Given the listing below, write out exactly the lines starting with the line that has "camera: 10 degrees left, 5 degrees down" and going on through the line that has "none -> yellow marker [298,333,313,388]", both kept.
--
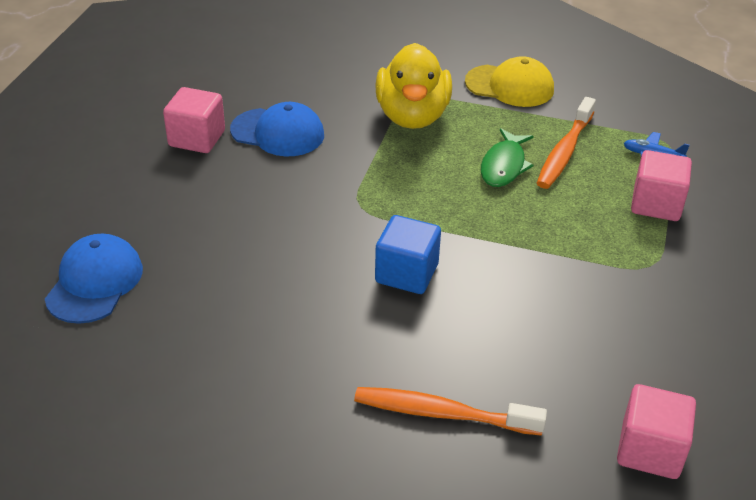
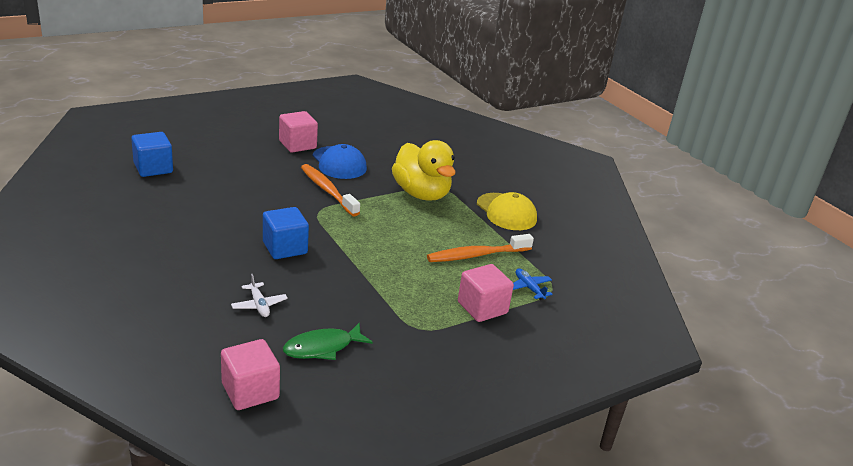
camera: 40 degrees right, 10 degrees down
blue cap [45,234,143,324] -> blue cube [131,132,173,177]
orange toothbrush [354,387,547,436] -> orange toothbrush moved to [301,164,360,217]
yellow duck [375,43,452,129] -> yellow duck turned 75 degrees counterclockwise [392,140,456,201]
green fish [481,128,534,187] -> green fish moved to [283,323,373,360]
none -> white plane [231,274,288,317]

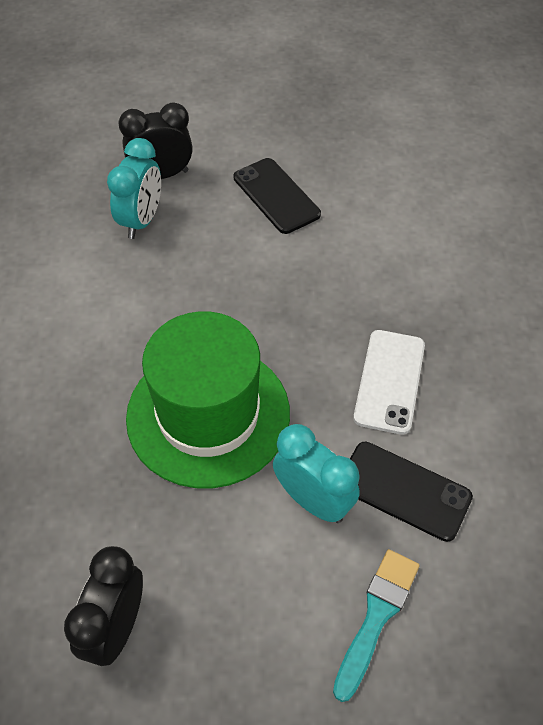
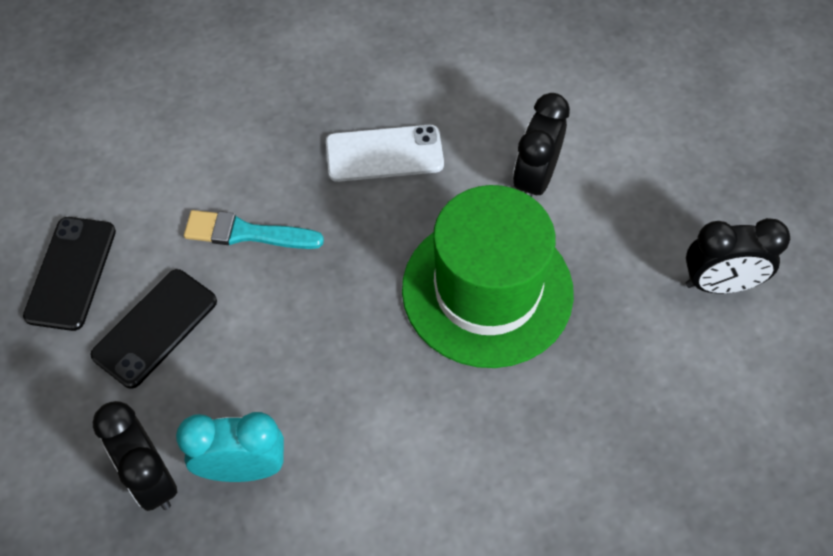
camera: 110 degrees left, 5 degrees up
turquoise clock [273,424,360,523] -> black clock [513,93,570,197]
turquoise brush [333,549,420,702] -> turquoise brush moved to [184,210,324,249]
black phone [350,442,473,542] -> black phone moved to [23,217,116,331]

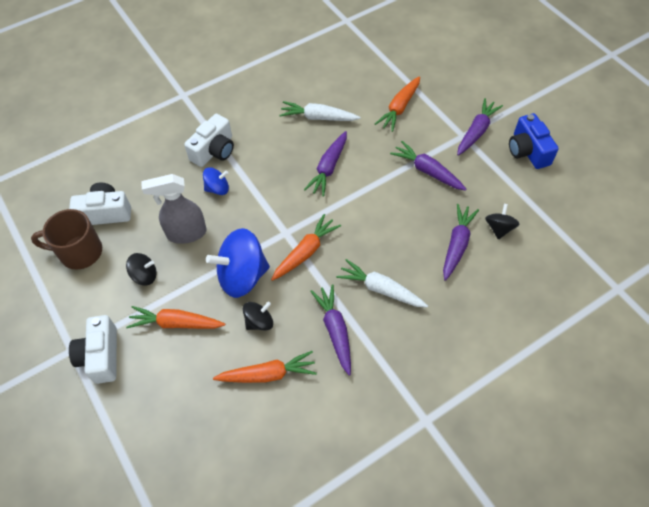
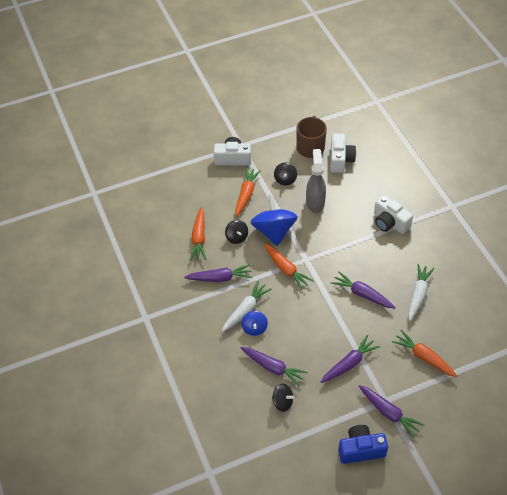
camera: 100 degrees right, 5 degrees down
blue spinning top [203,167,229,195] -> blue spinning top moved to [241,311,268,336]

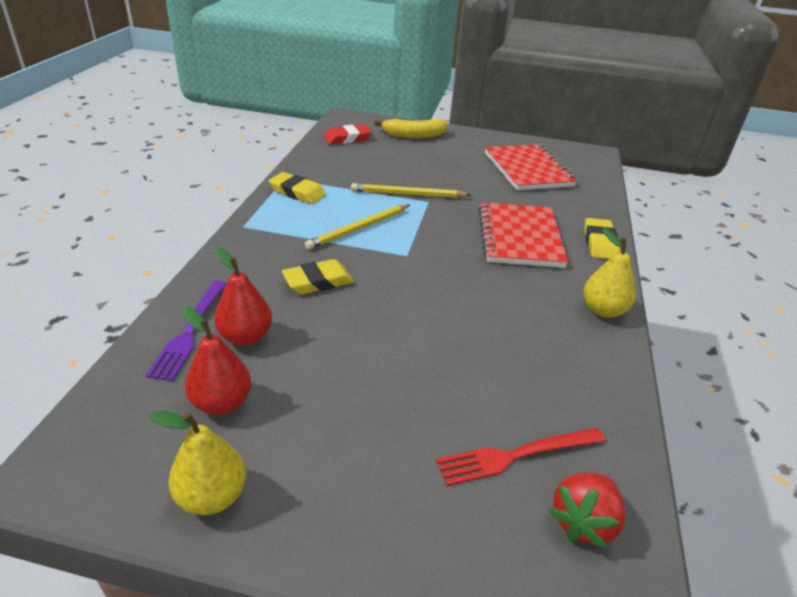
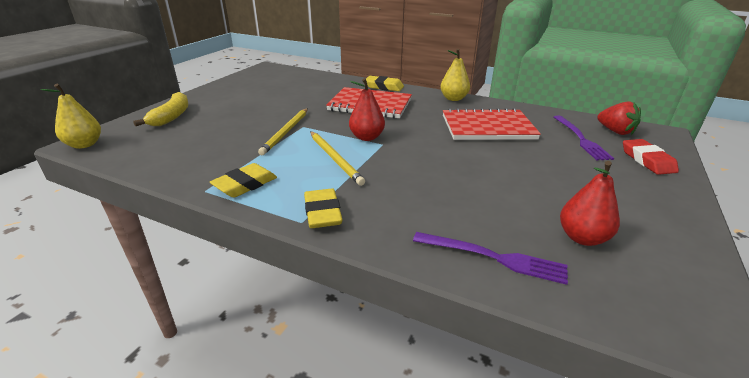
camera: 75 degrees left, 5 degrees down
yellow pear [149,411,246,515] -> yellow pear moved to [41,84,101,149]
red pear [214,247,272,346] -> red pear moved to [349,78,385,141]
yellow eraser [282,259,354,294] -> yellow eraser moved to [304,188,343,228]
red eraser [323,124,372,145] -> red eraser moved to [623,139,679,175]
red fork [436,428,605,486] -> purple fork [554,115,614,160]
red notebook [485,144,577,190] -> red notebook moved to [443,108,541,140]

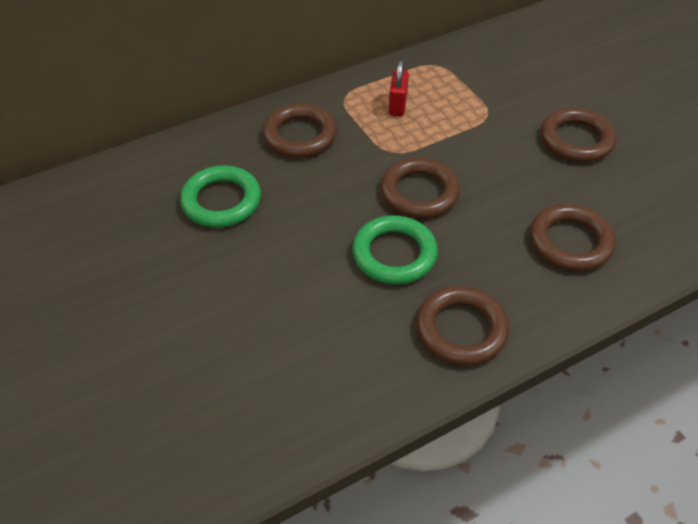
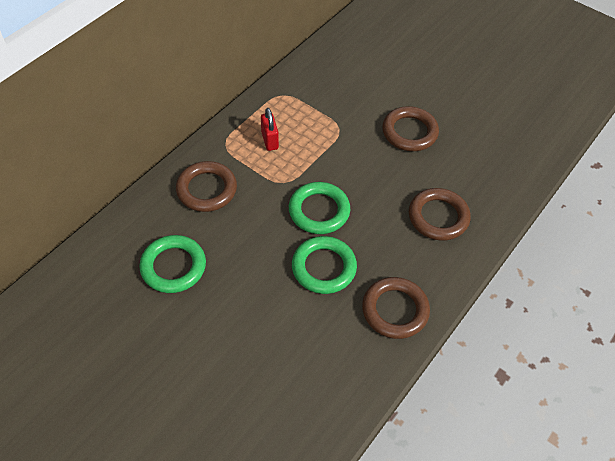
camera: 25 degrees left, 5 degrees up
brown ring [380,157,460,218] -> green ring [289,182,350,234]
--
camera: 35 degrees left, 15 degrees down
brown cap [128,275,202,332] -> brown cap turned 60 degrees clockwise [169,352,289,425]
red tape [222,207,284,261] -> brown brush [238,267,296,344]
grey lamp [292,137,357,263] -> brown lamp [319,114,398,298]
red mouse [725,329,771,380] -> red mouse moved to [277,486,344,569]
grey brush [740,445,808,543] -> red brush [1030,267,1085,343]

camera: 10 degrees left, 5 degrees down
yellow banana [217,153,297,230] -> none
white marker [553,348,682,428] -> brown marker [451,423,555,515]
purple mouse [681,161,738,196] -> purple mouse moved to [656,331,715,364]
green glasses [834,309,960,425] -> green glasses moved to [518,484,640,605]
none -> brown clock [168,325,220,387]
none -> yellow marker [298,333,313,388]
--
**Answer for this exercise:**
camera: 10 degrees left, 5 degrees down
yellow banana [217,153,297,230] -> none
white marker [553,348,682,428] -> brown marker [451,423,555,515]
purple mouse [681,161,738,196] -> purple mouse moved to [656,331,715,364]
green glasses [834,309,960,425] -> green glasses moved to [518,484,640,605]
none -> brown clock [168,325,220,387]
none -> yellow marker [298,333,313,388]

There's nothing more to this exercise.